Extracted information =>
Segment Open
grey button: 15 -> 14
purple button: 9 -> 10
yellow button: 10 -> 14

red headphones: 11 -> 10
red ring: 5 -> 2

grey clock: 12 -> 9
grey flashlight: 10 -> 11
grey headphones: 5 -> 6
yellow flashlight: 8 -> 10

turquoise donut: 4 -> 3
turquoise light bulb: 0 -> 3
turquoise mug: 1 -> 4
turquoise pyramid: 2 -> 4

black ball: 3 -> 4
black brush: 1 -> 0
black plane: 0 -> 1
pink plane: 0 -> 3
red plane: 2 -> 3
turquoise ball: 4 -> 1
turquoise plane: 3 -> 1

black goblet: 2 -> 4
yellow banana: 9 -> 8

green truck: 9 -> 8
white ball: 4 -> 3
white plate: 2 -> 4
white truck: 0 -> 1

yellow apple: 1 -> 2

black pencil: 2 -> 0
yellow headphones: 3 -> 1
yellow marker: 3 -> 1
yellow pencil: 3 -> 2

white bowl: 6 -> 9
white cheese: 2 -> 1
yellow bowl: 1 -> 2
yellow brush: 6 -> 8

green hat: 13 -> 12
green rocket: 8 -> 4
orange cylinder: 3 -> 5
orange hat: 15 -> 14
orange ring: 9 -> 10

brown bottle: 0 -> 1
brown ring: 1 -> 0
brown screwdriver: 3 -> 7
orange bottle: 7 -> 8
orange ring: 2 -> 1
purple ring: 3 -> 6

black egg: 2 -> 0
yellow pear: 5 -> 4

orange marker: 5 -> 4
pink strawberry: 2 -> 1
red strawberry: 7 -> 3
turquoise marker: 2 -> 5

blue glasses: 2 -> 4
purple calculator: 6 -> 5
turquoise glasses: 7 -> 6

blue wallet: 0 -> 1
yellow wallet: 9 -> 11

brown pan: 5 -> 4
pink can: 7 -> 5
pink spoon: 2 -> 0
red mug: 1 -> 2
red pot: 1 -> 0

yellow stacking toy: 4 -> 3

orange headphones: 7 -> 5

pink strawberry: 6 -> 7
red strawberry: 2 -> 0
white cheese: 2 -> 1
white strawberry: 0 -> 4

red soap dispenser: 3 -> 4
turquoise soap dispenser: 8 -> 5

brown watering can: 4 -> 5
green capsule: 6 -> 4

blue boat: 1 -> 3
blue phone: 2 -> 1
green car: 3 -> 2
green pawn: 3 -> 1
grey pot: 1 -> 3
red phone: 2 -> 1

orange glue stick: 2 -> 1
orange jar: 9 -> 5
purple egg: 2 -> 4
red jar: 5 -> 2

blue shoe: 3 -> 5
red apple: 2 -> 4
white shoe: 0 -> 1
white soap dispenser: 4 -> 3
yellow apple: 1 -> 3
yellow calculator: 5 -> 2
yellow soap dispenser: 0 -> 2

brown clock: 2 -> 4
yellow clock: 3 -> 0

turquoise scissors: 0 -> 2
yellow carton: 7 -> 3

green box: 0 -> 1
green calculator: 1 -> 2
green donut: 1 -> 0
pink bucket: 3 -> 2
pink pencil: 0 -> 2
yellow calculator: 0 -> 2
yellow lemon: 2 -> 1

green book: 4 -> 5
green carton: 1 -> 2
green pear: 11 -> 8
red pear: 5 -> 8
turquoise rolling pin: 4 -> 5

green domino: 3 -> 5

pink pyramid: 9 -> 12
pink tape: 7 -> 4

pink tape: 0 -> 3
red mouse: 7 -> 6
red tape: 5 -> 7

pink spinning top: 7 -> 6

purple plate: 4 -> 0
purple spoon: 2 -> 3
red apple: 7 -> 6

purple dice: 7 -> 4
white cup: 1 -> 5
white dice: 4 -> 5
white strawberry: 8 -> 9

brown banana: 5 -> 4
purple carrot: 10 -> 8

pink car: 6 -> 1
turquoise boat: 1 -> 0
Segment Closed
Instructions for the task => Take every line from the data above that holds "pink" and copy it out.

Task output =>
pink plane: 0 -> 3
pink strawberry: 2 -> 1
pink can: 7 -> 5
pink spoon: 2 -> 0
pink strawberry: 6 -> 7
pink bucket: 3 -> 2
pink pencil: 0 -> 2
pink pyramid: 9 -> 12
pink tape: 7 -> 4
pink tape: 0 -> 3
pink spinning top: 7 -> 6
pink car: 6 -> 1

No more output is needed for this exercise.